======== Dataset records ========

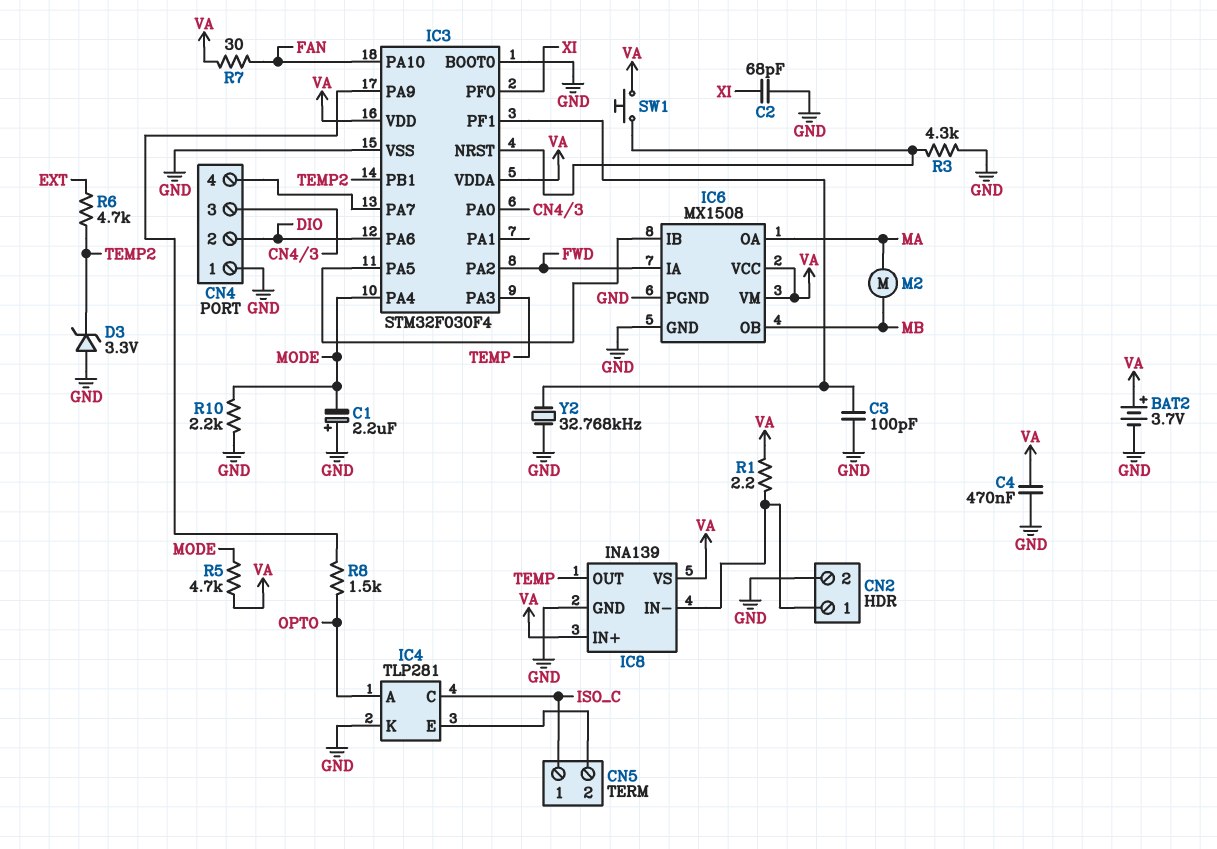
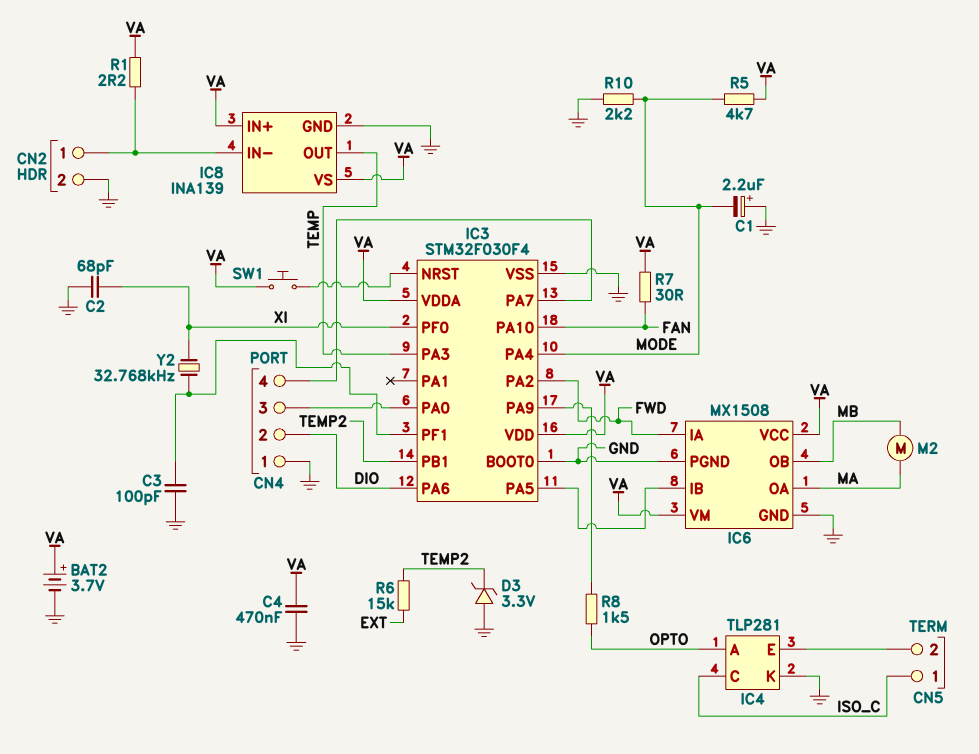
R3: 4.3k (GND, IC3/NRST) -> none
R6: 4.7k (EXT, TEMP2) -> 15k (EXT, TEMP2)
Y2: 32.768kHz (GND, IC3/PF1) -> 32.768kHz (IC3/PF1, XI)

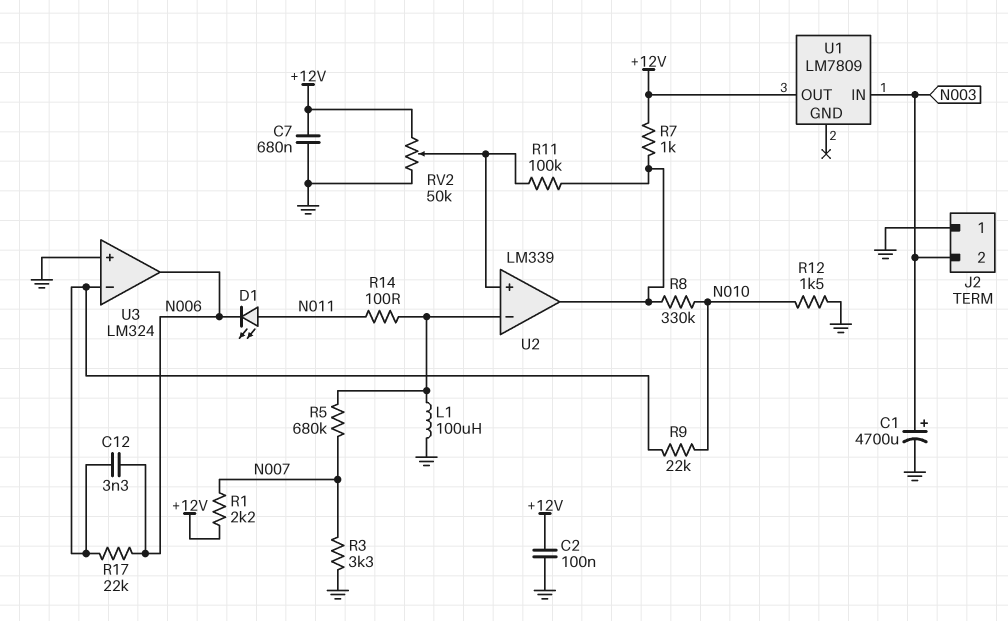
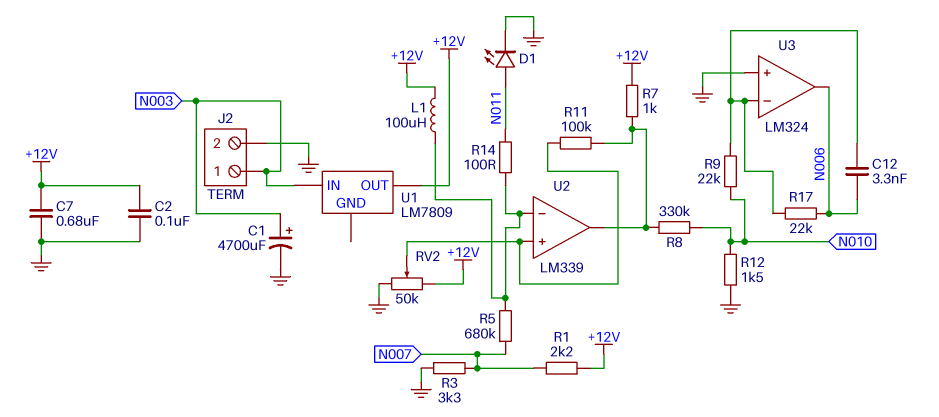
D1: LED (A N011, K N006) -> LED (A N011, K GND)
J2 pin 1: GND -> N003
J2 pin 2: N003 -> GND
L1: 100uH (GND, U2/in-) -> 100uH (+12V, U2/in-)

========

Retype the whole listing above exactly as written. Skip the pictures.

Solution:
R3: 4.3k (GND, IC3/NRST) -> none
R6: 4.7k (EXT, TEMP2) -> 15k (EXT, TEMP2)
Y2: 32.768kHz (GND, IC3/PF1) -> 32.768kHz (IC3/PF1, XI)

D1: LED (A N011, K N006) -> LED (A N011, K GND)
J2 pin 1: GND -> N003
J2 pin 2: N003 -> GND
L1: 100uH (GND, U2/in-) -> 100uH (+12V, U2/in-)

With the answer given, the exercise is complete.